Detected change data:
++++++
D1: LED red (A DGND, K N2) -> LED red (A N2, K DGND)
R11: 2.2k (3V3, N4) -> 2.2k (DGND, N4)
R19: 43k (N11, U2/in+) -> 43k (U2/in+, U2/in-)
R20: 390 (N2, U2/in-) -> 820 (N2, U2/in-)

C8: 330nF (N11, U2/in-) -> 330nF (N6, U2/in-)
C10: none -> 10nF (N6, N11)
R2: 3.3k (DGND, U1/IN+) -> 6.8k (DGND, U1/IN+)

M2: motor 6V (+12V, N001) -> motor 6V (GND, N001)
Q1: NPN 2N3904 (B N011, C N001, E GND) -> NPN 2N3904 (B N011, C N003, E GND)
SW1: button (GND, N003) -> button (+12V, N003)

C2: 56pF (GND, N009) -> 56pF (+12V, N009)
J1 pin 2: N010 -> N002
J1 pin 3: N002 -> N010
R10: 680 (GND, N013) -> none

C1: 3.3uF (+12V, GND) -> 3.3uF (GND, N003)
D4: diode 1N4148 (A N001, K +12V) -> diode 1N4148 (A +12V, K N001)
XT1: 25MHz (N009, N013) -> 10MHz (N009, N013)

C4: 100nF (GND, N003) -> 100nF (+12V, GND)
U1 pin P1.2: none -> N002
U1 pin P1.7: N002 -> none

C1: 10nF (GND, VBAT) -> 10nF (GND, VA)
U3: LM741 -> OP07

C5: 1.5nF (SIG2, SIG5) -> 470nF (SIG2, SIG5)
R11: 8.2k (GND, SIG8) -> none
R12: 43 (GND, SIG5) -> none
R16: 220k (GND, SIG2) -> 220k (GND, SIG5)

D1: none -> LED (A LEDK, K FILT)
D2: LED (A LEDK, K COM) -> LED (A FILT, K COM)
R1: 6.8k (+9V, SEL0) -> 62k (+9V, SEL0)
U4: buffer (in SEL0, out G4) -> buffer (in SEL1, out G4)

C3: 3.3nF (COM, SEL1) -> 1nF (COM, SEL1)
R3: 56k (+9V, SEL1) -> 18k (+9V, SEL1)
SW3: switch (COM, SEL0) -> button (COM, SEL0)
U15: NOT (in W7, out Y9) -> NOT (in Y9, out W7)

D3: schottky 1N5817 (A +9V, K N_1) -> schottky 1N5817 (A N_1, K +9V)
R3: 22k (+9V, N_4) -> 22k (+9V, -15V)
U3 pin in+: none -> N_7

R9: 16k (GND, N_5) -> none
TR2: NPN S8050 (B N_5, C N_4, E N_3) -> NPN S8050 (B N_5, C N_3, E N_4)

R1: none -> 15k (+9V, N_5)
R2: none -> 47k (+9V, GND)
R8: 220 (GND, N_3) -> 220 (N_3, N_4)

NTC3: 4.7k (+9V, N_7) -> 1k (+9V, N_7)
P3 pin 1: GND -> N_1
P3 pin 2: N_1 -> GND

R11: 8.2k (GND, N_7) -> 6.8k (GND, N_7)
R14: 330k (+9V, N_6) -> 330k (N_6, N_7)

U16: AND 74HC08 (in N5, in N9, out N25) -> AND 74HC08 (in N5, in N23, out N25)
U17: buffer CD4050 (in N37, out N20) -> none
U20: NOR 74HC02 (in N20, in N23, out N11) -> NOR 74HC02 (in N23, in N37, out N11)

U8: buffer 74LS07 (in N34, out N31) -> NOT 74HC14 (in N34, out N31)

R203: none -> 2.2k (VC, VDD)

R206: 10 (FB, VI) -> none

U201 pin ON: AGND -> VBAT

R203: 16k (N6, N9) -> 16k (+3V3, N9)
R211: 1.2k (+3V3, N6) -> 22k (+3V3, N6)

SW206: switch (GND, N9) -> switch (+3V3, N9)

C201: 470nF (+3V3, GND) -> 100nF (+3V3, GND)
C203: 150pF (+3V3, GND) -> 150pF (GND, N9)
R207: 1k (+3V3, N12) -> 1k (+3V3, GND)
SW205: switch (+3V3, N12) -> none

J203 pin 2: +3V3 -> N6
++++++
**Brief:** Find the word "switch" in the data and copy out each line where it turns up.

**Task result:**
SW3: switch (COM, SEL0) -> button (COM, SEL0)
SW206: switch (GND, N9) -> switch (+3V3, N9)
SW205: switch (+3V3, N12) -> none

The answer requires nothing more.